▸ **Problem details**
Quote every line below exactly and skip any picture.

Segment Start: Data under study

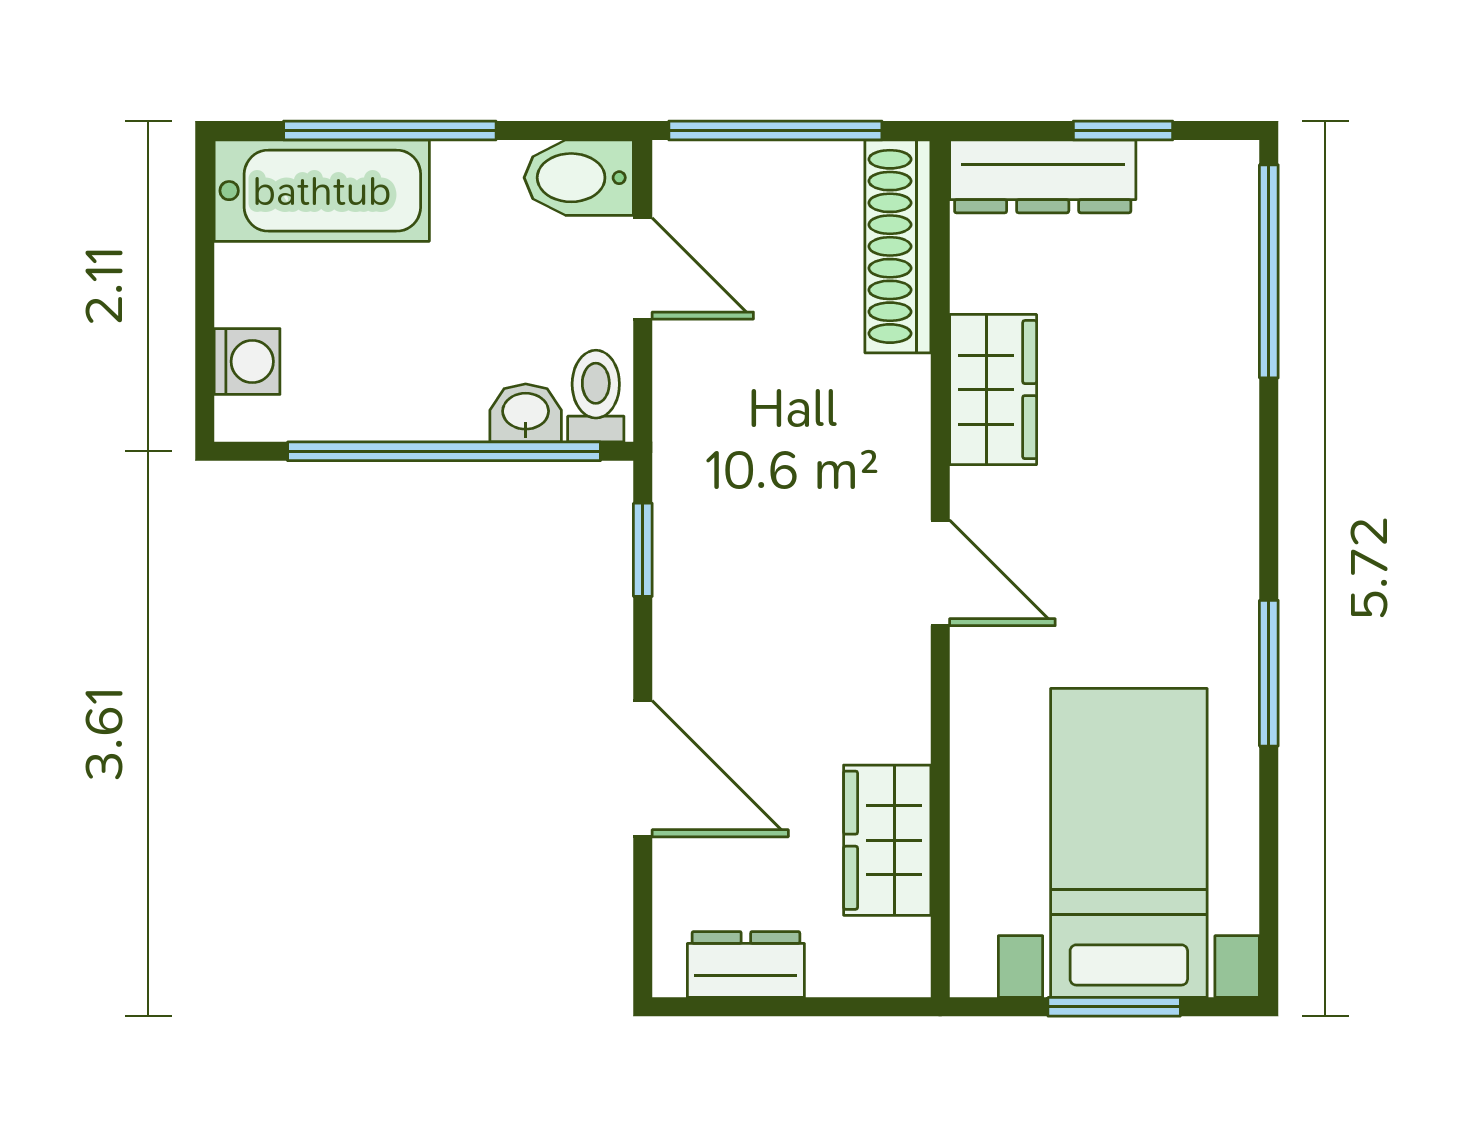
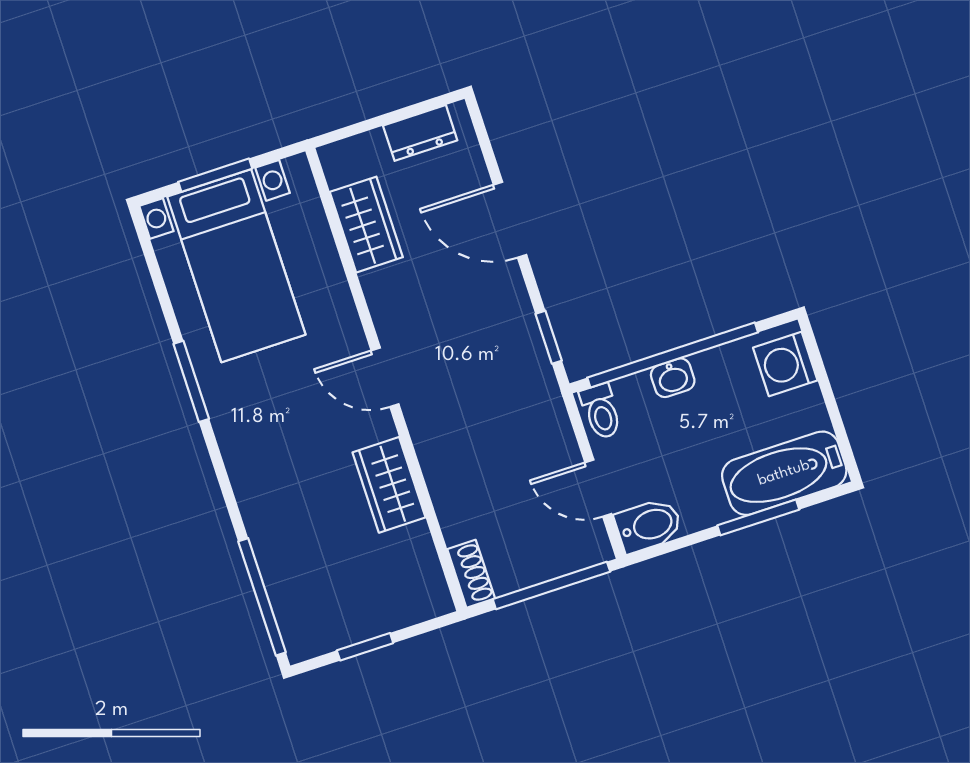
window: (390, 130) -> (758, 517), width x0.69
dresser: (1043, 176) -> (400, 608), removed
shoe rack: (898, 246) -> (471, 574), width x0.51, depth x0.81
washing machine: (247, 361) -> (785, 364), width x1.38, depth x1.38
washbasin: (526, 413) -> (673, 378), moved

Segment End: Data under study

▸ **Answer below**
window: (390, 130) -> (758, 517), width x0.69
dresser: (1043, 176) -> (400, 608), removed
shoe rack: (898, 246) -> (471, 574), width x0.51, depth x0.81
washing machine: (247, 361) -> (785, 364), width x1.38, depth x1.38
washbasin: (526, 413) -> (673, 378), moved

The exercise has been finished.